> What to work on
Select all lines in the records that include "dumbbell".

"""

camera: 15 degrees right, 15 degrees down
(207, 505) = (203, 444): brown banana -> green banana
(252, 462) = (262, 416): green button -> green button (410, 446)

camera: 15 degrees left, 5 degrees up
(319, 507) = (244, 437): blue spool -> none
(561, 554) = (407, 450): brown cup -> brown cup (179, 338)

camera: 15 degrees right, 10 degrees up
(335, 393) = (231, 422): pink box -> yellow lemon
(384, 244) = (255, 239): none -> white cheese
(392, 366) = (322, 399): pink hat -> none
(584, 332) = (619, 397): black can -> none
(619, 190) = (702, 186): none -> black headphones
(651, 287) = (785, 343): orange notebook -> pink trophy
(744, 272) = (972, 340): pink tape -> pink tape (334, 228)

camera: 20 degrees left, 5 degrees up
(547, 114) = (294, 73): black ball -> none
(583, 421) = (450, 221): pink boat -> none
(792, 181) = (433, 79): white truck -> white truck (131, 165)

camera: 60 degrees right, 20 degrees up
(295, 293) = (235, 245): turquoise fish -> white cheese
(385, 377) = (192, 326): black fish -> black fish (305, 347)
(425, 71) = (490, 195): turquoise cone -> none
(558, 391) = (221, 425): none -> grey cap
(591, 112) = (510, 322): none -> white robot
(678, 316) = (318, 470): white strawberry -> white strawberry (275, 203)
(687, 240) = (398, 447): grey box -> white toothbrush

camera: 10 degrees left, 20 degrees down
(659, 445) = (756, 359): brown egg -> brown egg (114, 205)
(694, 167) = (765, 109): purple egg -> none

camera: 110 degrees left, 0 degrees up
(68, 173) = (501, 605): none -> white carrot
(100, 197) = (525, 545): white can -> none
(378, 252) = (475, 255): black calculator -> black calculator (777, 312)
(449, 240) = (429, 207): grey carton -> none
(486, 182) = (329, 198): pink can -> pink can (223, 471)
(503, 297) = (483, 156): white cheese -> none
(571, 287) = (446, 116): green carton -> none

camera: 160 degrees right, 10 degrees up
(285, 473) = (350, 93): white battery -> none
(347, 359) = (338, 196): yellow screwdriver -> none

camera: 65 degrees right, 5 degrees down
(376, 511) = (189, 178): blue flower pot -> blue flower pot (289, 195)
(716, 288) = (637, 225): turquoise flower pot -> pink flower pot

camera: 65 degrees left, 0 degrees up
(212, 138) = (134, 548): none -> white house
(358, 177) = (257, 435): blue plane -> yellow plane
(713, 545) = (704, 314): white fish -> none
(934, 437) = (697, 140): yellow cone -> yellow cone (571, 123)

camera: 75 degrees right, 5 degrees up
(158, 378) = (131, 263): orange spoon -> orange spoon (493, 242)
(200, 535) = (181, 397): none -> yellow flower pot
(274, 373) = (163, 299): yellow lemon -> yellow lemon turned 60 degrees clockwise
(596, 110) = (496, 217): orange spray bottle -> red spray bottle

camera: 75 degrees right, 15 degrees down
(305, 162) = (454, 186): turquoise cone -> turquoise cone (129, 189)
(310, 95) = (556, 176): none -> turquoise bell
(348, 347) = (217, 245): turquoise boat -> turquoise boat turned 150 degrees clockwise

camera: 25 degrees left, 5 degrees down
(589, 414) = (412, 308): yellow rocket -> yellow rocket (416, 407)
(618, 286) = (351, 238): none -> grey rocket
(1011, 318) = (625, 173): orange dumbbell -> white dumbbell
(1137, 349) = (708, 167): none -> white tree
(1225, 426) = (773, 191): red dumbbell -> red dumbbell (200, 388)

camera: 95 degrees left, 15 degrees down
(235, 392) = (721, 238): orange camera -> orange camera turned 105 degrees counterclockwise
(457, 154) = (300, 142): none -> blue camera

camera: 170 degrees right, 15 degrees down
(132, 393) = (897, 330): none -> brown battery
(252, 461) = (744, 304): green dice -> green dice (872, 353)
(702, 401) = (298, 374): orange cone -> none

"""

> Output below
(1011, 318) = (625, 173): orange dumbbell -> white dumbbell
(1225, 426) = (773, 191): red dumbbell -> red dumbbell (200, 388)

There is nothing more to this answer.